• _Data segment_:
********************
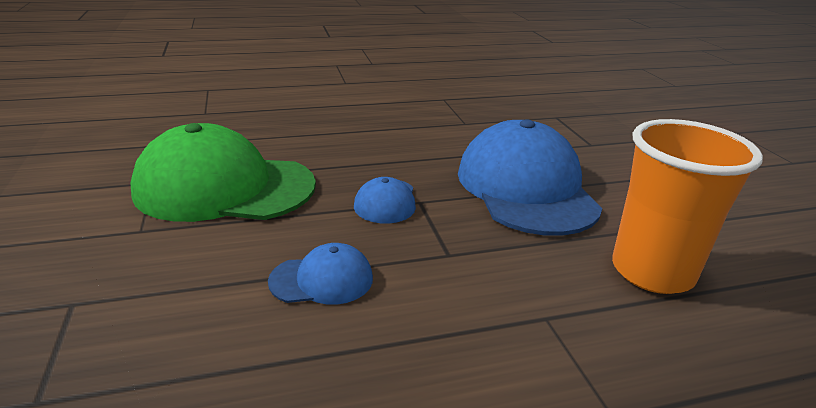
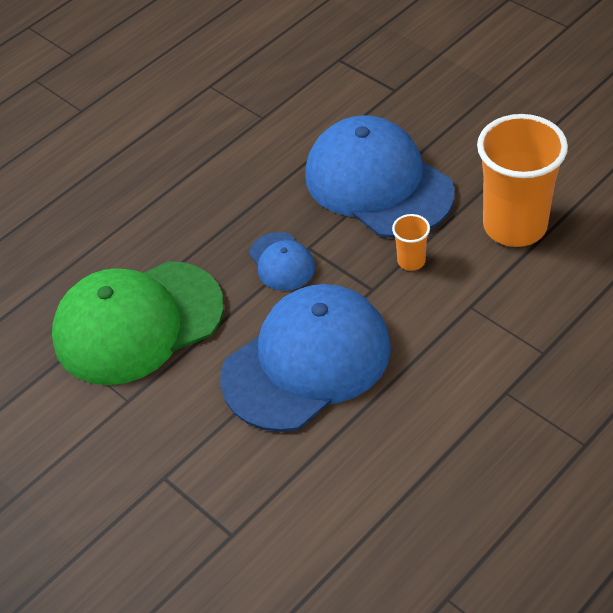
camera: 25 degrees left, 20 degrees up
blue cap [268,243,373,305] -> blue cap [220,284,391,432], size x2.19
none -> orange cup [392,214,430,271]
********************
• _Task_: Once the line containing "blue cap [268,243,373,305]" is found, print it and every line after it through the end of the listing, exactly and alone.

• _Output for this exercise_:
blue cap [268,243,373,305] -> blue cap [220,284,391,432], size x2.19
none -> orange cup [392,214,430,271]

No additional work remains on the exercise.